## Exercise:
Look through the data below and work out how many lines contain the string "green". Give the number alone.

= = = = = = =

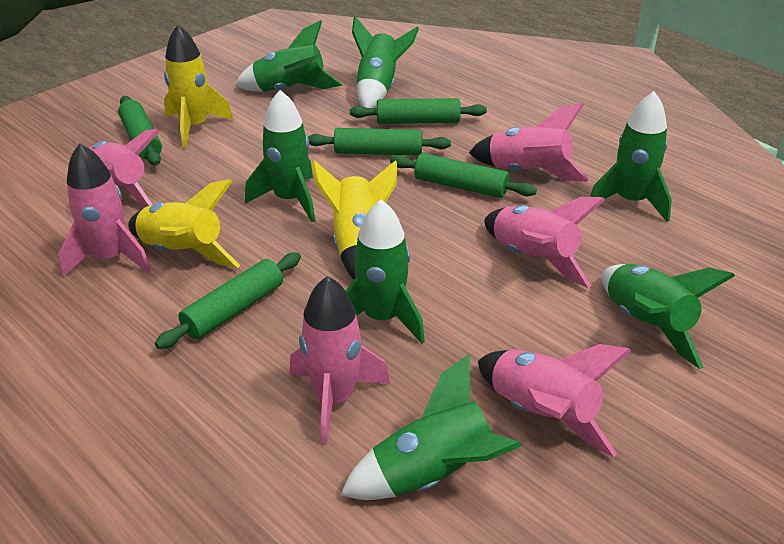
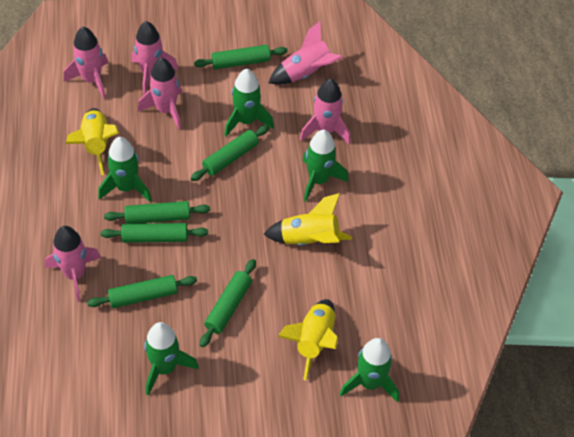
green rocket: 7 -> 5
green rolling pin: 5 -> 6

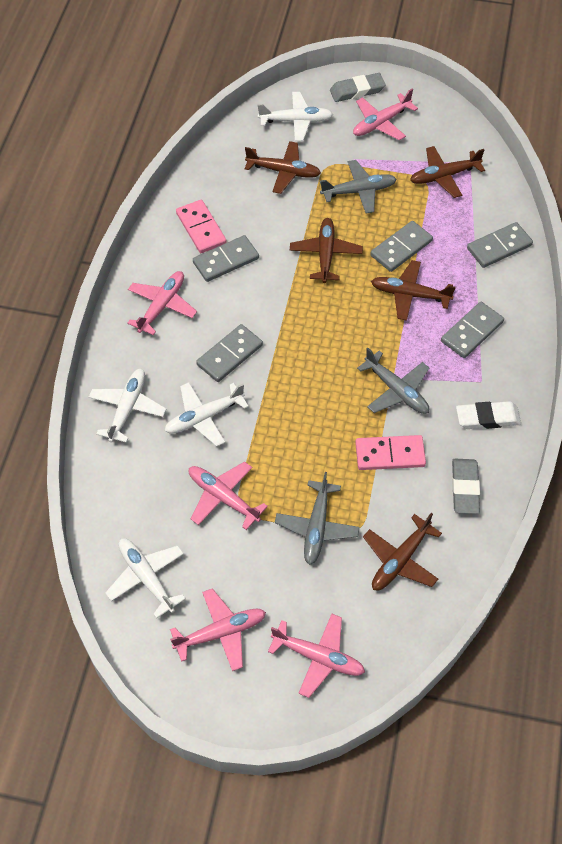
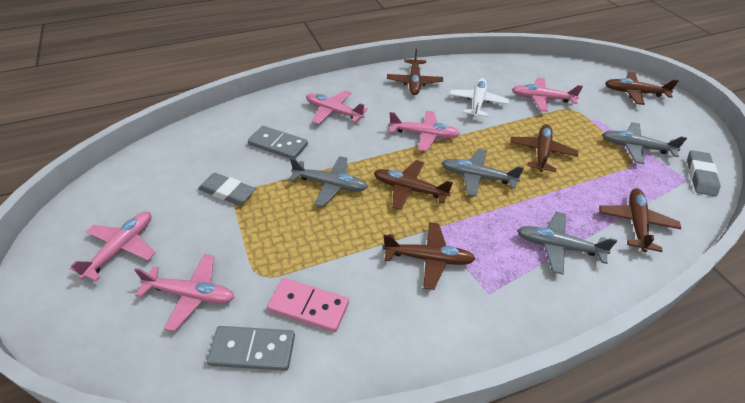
brown plane: 5 -> 6
grey domino: 5 -> 2
grey plane: 3 -> 4
pink domino: 2 -> 1
white eraser: 1 -> 0
white plane: 4 -> 1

= = = = = = =

## Answer to this task:
2